--- Material for the task ---

*-*-*

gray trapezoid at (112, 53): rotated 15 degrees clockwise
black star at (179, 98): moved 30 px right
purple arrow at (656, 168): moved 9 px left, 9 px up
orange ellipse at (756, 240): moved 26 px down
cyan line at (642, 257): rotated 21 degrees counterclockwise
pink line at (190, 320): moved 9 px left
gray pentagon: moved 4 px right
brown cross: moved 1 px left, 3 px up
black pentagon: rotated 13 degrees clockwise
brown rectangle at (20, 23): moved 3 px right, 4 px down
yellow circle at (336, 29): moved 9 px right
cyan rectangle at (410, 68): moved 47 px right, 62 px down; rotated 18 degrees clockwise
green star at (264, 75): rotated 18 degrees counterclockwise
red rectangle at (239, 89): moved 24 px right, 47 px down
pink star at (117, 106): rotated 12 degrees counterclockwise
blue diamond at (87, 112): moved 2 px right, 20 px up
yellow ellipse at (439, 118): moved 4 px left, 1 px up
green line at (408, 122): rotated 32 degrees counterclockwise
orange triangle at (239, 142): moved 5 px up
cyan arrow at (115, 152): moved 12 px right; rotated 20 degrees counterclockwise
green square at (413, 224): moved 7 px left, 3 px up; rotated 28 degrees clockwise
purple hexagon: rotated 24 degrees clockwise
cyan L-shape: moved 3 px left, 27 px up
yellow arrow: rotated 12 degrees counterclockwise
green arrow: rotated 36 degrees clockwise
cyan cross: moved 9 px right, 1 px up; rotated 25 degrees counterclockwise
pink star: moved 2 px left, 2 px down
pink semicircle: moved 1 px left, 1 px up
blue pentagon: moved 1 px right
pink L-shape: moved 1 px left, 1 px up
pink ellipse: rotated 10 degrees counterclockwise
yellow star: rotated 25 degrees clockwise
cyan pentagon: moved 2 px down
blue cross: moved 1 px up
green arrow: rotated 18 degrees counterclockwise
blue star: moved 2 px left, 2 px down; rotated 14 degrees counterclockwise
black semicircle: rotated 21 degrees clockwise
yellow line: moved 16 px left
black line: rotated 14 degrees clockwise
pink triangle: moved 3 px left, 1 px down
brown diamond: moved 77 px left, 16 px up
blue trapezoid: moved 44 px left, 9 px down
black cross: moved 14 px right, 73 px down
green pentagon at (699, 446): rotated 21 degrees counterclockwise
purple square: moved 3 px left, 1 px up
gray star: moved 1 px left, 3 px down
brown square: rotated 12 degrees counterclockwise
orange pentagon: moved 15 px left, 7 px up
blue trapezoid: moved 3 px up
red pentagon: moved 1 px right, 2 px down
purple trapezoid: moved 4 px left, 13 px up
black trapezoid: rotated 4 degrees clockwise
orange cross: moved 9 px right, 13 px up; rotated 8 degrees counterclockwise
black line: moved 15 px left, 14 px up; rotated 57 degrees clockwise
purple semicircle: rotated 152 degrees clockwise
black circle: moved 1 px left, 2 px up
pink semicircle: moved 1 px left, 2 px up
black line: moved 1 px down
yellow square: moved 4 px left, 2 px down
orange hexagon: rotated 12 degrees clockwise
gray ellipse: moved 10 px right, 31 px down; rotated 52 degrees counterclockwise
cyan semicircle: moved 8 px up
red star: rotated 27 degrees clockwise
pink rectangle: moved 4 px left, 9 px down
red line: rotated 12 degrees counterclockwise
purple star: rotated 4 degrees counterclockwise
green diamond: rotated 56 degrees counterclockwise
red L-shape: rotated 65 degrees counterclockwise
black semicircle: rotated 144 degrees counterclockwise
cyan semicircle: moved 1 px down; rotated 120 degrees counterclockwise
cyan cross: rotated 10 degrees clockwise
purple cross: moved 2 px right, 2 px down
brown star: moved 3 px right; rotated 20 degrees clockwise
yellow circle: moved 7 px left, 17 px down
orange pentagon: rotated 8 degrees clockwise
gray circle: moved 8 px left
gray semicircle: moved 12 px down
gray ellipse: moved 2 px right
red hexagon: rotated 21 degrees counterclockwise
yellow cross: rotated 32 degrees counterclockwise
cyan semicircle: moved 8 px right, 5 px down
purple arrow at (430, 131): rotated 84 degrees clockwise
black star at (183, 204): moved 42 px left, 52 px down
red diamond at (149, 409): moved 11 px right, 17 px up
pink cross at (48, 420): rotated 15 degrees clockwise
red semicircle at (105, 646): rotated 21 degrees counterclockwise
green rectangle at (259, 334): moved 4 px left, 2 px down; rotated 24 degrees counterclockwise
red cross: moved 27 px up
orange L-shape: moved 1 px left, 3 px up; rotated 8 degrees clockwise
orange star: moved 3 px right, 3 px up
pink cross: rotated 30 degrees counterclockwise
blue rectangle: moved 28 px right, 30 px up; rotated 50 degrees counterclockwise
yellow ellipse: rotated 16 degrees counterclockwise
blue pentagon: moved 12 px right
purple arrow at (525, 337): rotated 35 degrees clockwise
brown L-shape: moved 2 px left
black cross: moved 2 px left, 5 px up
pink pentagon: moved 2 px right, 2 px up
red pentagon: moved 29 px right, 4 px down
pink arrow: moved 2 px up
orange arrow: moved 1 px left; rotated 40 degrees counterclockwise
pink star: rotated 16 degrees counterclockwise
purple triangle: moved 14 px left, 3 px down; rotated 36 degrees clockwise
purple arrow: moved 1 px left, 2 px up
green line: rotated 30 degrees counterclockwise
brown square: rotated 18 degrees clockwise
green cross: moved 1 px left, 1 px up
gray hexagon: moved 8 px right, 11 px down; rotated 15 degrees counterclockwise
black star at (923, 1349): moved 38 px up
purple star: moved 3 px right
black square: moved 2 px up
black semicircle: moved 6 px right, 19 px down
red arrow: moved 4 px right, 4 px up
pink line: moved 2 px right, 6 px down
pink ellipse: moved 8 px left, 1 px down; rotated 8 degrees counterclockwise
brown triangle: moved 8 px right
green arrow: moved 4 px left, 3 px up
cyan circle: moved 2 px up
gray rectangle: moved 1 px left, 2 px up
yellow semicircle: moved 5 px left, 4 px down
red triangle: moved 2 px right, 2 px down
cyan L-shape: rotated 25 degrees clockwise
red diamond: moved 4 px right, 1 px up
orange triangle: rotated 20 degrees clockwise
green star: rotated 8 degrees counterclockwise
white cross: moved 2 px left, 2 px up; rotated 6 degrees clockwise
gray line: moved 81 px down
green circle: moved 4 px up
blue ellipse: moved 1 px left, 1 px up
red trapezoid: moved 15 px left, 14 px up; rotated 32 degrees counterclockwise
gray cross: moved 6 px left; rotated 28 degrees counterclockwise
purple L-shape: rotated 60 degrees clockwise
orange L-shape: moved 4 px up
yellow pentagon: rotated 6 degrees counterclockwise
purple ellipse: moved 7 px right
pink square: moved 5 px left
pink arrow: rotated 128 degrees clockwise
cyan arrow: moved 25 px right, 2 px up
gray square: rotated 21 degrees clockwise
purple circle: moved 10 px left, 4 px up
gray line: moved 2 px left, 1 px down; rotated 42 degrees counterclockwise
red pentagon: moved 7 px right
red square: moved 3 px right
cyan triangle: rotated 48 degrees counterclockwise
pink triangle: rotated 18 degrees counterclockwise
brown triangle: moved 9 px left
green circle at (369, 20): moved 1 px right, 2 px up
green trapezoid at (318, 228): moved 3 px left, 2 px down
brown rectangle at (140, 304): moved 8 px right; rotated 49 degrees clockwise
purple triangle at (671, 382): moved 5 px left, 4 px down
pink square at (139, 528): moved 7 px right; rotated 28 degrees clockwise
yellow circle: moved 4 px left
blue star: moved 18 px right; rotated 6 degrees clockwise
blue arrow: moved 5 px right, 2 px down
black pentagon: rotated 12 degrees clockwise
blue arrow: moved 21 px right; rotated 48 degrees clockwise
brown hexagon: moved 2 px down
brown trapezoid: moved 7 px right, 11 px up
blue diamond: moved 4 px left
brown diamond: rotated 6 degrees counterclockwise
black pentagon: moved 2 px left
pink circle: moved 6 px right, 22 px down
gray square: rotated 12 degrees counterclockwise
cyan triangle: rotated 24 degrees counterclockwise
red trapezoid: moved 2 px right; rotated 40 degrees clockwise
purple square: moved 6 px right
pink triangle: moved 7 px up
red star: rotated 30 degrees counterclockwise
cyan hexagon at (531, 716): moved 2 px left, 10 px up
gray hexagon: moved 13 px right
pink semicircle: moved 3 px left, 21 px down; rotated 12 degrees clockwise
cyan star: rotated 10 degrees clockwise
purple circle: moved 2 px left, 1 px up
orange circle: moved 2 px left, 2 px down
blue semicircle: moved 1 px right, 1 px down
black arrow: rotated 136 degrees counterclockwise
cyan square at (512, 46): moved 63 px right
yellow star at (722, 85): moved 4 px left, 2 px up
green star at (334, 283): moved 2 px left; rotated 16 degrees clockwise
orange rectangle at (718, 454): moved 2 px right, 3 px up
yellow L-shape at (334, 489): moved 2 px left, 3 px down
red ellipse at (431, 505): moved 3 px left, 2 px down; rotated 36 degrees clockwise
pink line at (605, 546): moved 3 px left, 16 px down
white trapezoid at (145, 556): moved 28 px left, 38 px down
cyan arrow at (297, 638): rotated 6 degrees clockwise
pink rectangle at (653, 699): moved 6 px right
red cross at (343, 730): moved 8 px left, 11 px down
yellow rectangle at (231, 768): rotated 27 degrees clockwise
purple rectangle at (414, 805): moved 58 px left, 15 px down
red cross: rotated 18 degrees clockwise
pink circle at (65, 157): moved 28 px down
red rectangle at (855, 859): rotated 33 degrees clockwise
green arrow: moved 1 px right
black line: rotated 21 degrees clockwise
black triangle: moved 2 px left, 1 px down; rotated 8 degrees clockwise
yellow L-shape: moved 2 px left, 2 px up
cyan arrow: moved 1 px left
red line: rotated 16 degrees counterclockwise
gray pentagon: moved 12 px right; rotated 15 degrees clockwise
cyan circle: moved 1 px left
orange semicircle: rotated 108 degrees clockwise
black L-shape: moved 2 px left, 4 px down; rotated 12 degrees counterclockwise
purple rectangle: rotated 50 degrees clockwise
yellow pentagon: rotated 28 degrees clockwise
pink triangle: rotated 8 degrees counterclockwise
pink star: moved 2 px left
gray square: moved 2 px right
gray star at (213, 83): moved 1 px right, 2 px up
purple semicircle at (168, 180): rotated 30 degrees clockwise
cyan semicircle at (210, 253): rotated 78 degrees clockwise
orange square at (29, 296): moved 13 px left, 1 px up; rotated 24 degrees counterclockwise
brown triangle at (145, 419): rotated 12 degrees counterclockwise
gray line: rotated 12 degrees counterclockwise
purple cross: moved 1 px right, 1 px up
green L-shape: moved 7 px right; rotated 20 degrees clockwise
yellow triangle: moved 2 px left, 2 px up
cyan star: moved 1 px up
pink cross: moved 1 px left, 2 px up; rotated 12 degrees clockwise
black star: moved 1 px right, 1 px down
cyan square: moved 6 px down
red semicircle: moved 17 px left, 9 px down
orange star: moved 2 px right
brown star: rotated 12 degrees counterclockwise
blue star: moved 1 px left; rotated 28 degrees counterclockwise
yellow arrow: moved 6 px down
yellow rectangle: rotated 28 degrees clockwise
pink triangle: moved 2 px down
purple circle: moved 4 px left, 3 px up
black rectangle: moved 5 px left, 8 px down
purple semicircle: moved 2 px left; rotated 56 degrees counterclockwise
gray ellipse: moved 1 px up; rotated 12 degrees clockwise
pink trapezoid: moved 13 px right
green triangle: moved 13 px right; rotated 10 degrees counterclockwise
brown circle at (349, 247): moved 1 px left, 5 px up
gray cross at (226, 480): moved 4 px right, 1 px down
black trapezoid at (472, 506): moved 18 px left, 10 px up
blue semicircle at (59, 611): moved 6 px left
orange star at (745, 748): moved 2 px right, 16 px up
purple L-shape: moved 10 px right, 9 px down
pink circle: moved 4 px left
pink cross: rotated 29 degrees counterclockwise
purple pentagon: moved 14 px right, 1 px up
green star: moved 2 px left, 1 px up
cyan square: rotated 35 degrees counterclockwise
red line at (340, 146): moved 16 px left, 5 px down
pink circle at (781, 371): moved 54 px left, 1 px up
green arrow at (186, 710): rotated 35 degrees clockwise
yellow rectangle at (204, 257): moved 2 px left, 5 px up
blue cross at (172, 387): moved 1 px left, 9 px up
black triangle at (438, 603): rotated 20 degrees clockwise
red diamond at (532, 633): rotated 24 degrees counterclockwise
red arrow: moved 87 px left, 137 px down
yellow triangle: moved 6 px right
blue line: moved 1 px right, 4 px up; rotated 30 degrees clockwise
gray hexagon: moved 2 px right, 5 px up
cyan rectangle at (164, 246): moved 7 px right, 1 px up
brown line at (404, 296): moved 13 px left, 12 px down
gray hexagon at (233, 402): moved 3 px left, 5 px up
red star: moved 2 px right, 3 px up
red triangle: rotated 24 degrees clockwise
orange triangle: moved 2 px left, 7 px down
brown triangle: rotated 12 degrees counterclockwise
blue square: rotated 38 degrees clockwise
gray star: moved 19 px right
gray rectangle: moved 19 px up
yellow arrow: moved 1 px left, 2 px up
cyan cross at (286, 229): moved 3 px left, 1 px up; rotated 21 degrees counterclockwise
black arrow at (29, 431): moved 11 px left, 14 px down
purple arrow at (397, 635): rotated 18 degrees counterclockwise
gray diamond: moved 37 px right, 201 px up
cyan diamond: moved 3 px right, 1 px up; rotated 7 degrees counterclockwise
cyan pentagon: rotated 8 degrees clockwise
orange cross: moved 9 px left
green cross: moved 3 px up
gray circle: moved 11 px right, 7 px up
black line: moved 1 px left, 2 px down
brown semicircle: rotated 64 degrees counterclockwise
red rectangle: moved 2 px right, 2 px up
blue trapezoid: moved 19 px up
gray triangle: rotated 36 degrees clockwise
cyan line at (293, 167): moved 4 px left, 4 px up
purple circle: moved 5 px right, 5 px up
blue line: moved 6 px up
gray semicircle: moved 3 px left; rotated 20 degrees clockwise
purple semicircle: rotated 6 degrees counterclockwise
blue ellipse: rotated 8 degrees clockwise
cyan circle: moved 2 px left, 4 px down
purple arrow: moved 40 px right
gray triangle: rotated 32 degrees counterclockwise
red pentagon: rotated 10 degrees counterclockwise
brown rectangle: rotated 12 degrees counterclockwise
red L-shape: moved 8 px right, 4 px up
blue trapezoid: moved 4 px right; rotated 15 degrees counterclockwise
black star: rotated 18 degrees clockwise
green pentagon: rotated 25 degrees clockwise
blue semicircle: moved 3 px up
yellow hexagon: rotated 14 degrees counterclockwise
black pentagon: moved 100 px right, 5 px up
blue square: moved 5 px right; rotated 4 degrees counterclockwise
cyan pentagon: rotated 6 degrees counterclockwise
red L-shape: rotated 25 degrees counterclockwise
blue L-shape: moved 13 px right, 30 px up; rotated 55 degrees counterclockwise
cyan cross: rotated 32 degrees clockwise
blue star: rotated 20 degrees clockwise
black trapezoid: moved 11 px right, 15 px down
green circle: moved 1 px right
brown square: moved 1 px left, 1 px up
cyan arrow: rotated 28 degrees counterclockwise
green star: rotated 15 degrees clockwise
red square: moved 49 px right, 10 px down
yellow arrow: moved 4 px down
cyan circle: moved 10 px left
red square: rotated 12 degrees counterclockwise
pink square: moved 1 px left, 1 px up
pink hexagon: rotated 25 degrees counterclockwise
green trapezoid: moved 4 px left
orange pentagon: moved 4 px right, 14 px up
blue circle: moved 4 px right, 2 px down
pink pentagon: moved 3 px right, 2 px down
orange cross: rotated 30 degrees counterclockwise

*-*-*

--- To be done ---
Set down the records above from their first line through the line containing "yellow ellipse at", inclusive, reproducing each line without any change.

--- Output for this task ---
gray trapezoid at (112, 53): rotated 15 degrees clockwise
black star at (179, 98): moved 30 px right
purple arrow at (656, 168): moved 9 px left, 9 px up
orange ellipse at (756, 240): moved 26 px down
cyan line at (642, 257): rotated 21 degrees counterclockwise
pink line at (190, 320): moved 9 px left
gray pentagon: moved 4 px right
brown cross: moved 1 px left, 3 px up
black pentagon: rotated 13 degrees clockwise
brown rectangle at (20, 23): moved 3 px right, 4 px down
yellow circle at (336, 29): moved 9 px right
cyan rectangle at (410, 68): moved 47 px right, 62 px down; rotated 18 degrees clockwise
green star at (264, 75): rotated 18 degrees counterclockwise
red rectangle at (239, 89): moved 24 px right, 47 px down
pink star at (117, 106): rotated 12 degrees counterclockwise
blue diamond at (87, 112): moved 2 px right, 20 px up
yellow ellipse at (439, 118): moved 4 px left, 1 px up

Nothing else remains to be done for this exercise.